Assigned task —
Please output the full listing, character for character.

--- START ---

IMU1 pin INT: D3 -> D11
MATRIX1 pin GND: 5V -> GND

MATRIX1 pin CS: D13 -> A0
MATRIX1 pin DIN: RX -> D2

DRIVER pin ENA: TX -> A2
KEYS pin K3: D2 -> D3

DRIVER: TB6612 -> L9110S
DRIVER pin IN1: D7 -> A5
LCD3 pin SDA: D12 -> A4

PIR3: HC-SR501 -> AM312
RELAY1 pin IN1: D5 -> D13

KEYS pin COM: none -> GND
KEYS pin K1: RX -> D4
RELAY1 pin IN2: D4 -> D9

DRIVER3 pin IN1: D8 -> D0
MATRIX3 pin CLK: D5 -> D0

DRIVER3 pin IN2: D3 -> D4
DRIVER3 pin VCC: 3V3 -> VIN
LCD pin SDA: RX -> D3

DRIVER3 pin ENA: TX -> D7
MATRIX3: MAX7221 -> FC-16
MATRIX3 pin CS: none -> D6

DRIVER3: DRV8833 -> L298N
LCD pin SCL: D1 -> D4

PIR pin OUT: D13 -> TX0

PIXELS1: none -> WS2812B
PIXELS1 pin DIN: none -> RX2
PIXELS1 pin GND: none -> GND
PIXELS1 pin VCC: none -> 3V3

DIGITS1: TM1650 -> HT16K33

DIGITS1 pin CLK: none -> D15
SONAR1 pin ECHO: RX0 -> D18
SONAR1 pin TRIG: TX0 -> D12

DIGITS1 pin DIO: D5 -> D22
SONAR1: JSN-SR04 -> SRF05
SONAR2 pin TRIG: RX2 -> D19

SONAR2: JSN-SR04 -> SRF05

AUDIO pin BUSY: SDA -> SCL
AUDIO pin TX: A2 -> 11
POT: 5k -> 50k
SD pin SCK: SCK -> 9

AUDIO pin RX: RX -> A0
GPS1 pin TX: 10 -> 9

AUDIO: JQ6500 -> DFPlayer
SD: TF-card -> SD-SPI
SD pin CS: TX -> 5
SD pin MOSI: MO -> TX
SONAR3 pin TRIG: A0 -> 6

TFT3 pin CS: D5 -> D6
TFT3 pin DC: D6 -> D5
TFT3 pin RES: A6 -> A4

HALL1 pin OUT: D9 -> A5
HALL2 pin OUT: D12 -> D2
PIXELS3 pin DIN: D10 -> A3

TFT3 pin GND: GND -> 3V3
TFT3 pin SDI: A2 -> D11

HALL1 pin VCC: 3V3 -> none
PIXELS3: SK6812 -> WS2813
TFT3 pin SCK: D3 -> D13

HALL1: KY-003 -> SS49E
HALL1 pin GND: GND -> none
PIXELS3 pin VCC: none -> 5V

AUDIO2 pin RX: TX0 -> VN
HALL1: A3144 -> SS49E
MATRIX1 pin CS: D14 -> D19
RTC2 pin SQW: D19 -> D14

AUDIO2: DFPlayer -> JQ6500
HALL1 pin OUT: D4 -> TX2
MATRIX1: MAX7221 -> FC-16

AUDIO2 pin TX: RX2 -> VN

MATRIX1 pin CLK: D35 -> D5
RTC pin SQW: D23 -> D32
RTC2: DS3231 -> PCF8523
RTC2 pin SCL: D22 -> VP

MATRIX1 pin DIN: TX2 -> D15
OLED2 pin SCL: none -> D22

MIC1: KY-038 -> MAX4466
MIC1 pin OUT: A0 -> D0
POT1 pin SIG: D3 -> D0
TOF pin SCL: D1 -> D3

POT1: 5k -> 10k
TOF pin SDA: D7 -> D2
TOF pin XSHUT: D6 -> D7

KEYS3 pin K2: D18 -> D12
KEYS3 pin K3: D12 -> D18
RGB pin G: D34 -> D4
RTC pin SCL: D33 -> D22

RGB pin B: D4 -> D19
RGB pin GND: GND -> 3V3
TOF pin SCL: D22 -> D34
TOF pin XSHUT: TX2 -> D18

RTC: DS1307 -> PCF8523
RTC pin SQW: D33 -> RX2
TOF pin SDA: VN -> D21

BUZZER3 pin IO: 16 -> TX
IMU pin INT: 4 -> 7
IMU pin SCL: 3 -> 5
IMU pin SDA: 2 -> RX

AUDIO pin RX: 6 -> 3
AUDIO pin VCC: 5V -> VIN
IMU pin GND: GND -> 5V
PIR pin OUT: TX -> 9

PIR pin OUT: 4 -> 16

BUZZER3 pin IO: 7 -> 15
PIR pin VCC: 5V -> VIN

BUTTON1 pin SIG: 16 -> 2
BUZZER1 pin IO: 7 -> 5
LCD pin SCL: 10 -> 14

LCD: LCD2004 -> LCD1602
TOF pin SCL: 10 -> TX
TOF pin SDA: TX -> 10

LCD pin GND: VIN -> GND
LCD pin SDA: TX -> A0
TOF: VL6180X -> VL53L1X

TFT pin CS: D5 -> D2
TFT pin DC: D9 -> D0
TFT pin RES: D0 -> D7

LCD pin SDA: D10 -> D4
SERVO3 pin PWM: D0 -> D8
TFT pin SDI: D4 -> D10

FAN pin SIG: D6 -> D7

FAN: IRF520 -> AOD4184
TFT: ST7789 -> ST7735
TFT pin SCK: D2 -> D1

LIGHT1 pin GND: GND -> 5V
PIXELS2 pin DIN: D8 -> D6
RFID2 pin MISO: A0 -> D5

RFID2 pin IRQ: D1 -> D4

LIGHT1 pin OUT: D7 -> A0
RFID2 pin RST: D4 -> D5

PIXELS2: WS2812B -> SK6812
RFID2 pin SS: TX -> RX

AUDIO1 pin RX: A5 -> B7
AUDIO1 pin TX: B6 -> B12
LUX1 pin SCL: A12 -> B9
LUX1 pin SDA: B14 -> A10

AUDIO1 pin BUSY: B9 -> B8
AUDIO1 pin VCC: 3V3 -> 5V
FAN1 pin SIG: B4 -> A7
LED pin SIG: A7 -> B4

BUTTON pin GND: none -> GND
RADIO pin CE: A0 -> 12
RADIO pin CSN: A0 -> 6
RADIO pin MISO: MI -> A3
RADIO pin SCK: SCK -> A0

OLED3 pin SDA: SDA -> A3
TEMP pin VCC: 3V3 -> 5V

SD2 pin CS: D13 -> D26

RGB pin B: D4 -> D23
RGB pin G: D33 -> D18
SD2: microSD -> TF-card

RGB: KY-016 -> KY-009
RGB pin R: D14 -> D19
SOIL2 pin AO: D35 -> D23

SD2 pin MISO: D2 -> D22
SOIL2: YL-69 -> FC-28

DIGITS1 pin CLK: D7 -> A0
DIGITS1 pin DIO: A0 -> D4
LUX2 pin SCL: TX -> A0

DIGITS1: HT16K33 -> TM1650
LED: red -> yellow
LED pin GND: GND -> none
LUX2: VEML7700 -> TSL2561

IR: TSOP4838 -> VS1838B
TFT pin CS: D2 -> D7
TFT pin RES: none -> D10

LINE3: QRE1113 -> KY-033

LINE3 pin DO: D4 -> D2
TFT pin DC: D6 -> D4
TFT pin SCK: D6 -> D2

--- END ---

Your solution —
IMU1 pin INT: D3 -> D11
MATRIX1 pin GND: 5V -> GND

MATRIX1 pin CS: D13 -> A0
MATRIX1 pin DIN: RX -> D2

DRIVER pin ENA: TX -> A2
KEYS pin K3: D2 -> D3

DRIVER: TB6612 -> L9110S
DRIVER pin IN1: D7 -> A5
LCD3 pin SDA: D12 -> A4

PIR3: HC-SR501 -> AM312
RELAY1 pin IN1: D5 -> D13

KEYS pin COM: none -> GND
KEYS pin K1: RX -> D4
RELAY1 pin IN2: D4 -> D9

DRIVER3 pin IN1: D8 -> D0
MATRIX3 pin CLK: D5 -> D0

DRIVER3 pin IN2: D3 -> D4
DRIVER3 pin VCC: 3V3 -> VIN
LCD pin SDA: RX -> D3

DRIVER3 pin ENA: TX -> D7
MATRIX3: MAX7221 -> FC-16
MATRIX3 pin CS: none -> D6

DRIVER3: DRV8833 -> L298N
LCD pin SCL: D1 -> D4

PIR pin OUT: D13 -> TX0

PIXELS1: none -> WS2812B
PIXELS1 pin DIN: none -> RX2
PIXELS1 pin GND: none -> GND
PIXELS1 pin VCC: none -> 3V3

DIGITS1: TM1650 -> HT16K33

DIGITS1 pin CLK: none -> D15
SONAR1 pin ECHO: RX0 -> D18
SONAR1 pin TRIG: TX0 -> D12

DIGITS1 pin DIO: D5 -> D22
SONAR1: JSN-SR04 -> SRF05
SONAR2 pin TRIG: RX2 -> D19

SONAR2: JSN-SR04 -> SRF05

AUDIO pin BUSY: SDA -> SCL
AUDIO pin TX: A2 -> 11
POT: 5k -> 50k
SD pin SCK: SCK -> 9

AUDIO pin RX: RX -> A0
GPS1 pin TX: 10 -> 9

AUDIO: JQ6500 -> DFPlayer
SD: TF-card -> SD-SPI
SD pin CS: TX -> 5
SD pin MOSI: MO -> TX
SONAR3 pin TRIG: A0 -> 6

TFT3 pin CS: D5 -> D6
TFT3 pin DC: D6 -> D5
TFT3 pin RES: A6 -> A4

HALL1 pin OUT: D9 -> A5
HALL2 pin OUT: D12 -> D2
PIXELS3 pin DIN: D10 -> A3

TFT3 pin GND: GND -> 3V3
TFT3 pin SDI: A2 -> D11

HALL1 pin VCC: 3V3 -> none
PIXELS3: SK6812 -> WS2813
TFT3 pin SCK: D3 -> D13

HALL1: KY-003 -> SS49E
HALL1 pin GND: GND -> none
PIXELS3 pin VCC: none -> 5V

AUDIO2 pin RX: TX0 -> VN
HALL1: A3144 -> SS49E
MATRIX1 pin CS: D14 -> D19
RTC2 pin SQW: D19 -> D14

AUDIO2: DFPlayer -> JQ6500
HALL1 pin OUT: D4 -> TX2
MATRIX1: MAX7221 -> FC-16

AUDIO2 pin TX: RX2 -> VN

MATRIX1 pin CLK: D35 -> D5
RTC pin SQW: D23 -> D32
RTC2: DS3231 -> PCF8523
RTC2 pin SCL: D22 -> VP

MATRIX1 pin DIN: TX2 -> D15
OLED2 pin SCL: none -> D22

MIC1: KY-038 -> MAX4466
MIC1 pin OUT: A0 -> D0
POT1 pin SIG: D3 -> D0
TOF pin SCL: D1 -> D3

POT1: 5k -> 10k
TOF pin SDA: D7 -> D2
TOF pin XSHUT: D6 -> D7

KEYS3 pin K2: D18 -> D12
KEYS3 pin K3: D12 -> D18
RGB pin G: D34 -> D4
RTC pin SCL: D33 -> D22

RGB pin B: D4 -> D19
RGB pin GND: GND -> 3V3
TOF pin SCL: D22 -> D34
TOF pin XSHUT: TX2 -> D18

RTC: DS1307 -> PCF8523
RTC pin SQW: D33 -> RX2
TOF pin SDA: VN -> D21

BUZZER3 pin IO: 16 -> TX
IMU pin INT: 4 -> 7
IMU pin SCL: 3 -> 5
IMU pin SDA: 2 -> RX

AUDIO pin RX: 6 -> 3
AUDIO pin VCC: 5V -> VIN
IMU pin GND: GND -> 5V
PIR pin OUT: TX -> 9

PIR pin OUT: 4 -> 16

BUZZER3 pin IO: 7 -> 15
PIR pin VCC: 5V -> VIN

BUTTON1 pin SIG: 16 -> 2
BUZZER1 pin IO: 7 -> 5
LCD pin SCL: 10 -> 14

LCD: LCD2004 -> LCD1602
TOF pin SCL: 10 -> TX
TOF pin SDA: TX -> 10

LCD pin GND: VIN -> GND
LCD pin SDA: TX -> A0
TOF: VL6180X -> VL53L1X

TFT pin CS: D5 -> D2
TFT pin DC: D9 -> D0
TFT pin RES: D0 -> D7

LCD pin SDA: D10 -> D4
SERVO3 pin PWM: D0 -> D8
TFT pin SDI: D4 -> D10

FAN pin SIG: D6 -> D7

FAN: IRF520 -> AOD4184
TFT: ST7789 -> ST7735
TFT pin SCK: D2 -> D1

LIGHT1 pin GND: GND -> 5V
PIXELS2 pin DIN: D8 -> D6
RFID2 pin MISO: A0 -> D5

RFID2 pin IRQ: D1 -> D4

LIGHT1 pin OUT: D7 -> A0
RFID2 pin RST: D4 -> D5

PIXELS2: WS2812B -> SK6812
RFID2 pin SS: TX -> RX

AUDIO1 pin RX: A5 -> B7
AUDIO1 pin TX: B6 -> B12
LUX1 pin SCL: A12 -> B9
LUX1 pin SDA: B14 -> A10

AUDIO1 pin BUSY: B9 -> B8
AUDIO1 pin VCC: 3V3 -> 5V
FAN1 pin SIG: B4 -> A7
LED pin SIG: A7 -> B4

BUTTON pin GND: none -> GND
RADIO pin CE: A0 -> 12
RADIO pin CSN: A0 -> 6
RADIO pin MISO: MI -> A3
RADIO pin SCK: SCK -> A0

OLED3 pin SDA: SDA -> A3
TEMP pin VCC: 3V3 -> 5V

SD2 pin CS: D13 -> D26

RGB pin B: D4 -> D23
RGB pin G: D33 -> D18
SD2: microSD -> TF-card

RGB: KY-016 -> KY-009
RGB pin R: D14 -> D19
SOIL2 pin AO: D35 -> D23

SD2 pin MISO: D2 -> D22
SOIL2: YL-69 -> FC-28

DIGITS1 pin CLK: D7 -> A0
DIGITS1 pin DIO: A0 -> D4
LUX2 pin SCL: TX -> A0

DIGITS1: HT16K33 -> TM1650
LED: red -> yellow
LED pin GND: GND -> none
LUX2: VEML7700 -> TSL2561

IR: TSOP4838 -> VS1838B
TFT pin CS: D2 -> D7
TFT pin RES: none -> D10

LINE3: QRE1113 -> KY-033

LINE3 pin DO: D4 -> D2
TFT pin DC: D6 -> D4
TFT pin SCK: D6 -> D2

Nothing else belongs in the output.